*** DATA IN THIS EXERCISE ***

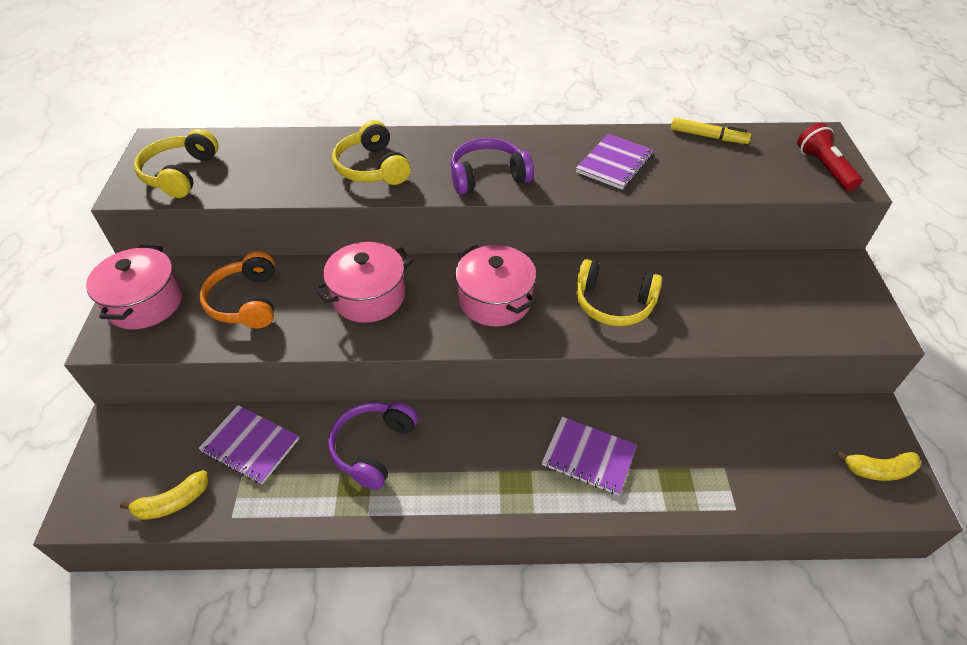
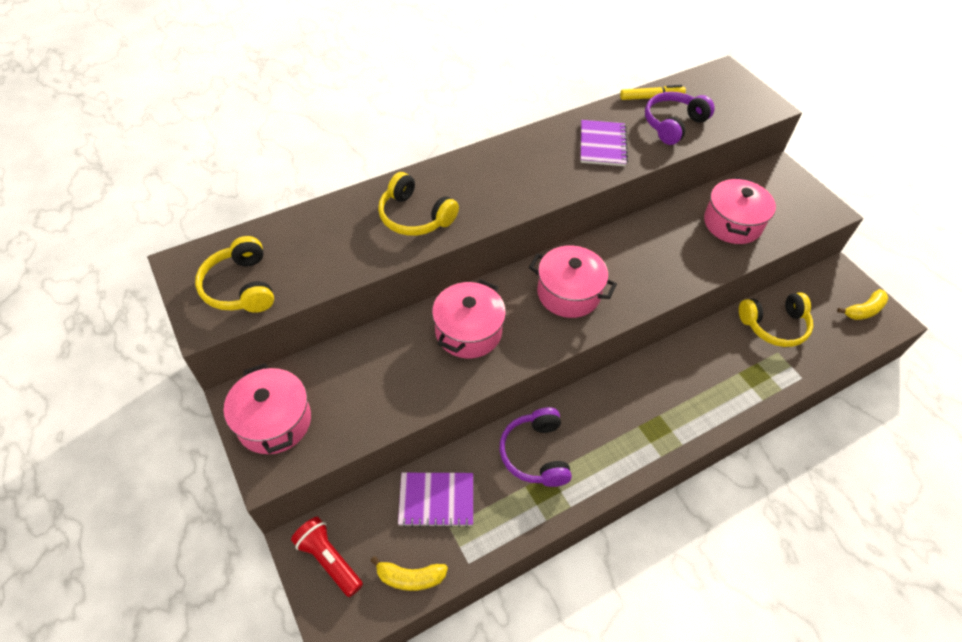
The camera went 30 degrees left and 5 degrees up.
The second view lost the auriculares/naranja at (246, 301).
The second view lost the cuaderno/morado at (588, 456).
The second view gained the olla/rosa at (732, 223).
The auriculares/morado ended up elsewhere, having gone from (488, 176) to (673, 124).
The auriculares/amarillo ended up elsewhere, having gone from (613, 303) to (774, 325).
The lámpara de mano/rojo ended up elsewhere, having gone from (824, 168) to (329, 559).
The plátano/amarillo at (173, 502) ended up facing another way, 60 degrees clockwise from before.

*** End of DATA IN THIS EXERCISE ***

• **ACTIVITY**: Output each entry above word for word. The pictures stay out.

• **OUTPUT BELOW**:
The camera went 30 degrees left and 5 degrees up.
The second view lost the auriculares/naranja at (246, 301).
The second view lost the cuaderno/morado at (588, 456).
The second view gained the olla/rosa at (732, 223).
The auriculares/morado ended up elsewhere, having gone from (488, 176) to (673, 124).
The auriculares/amarillo ended up elsewhere, having gone from (613, 303) to (774, 325).
The lámpara de mano/rojo ended up elsewhere, having gone from (824, 168) to (329, 559).
The plátano/amarillo at (173, 502) ended up facing another way, 60 degrees clockwise from before.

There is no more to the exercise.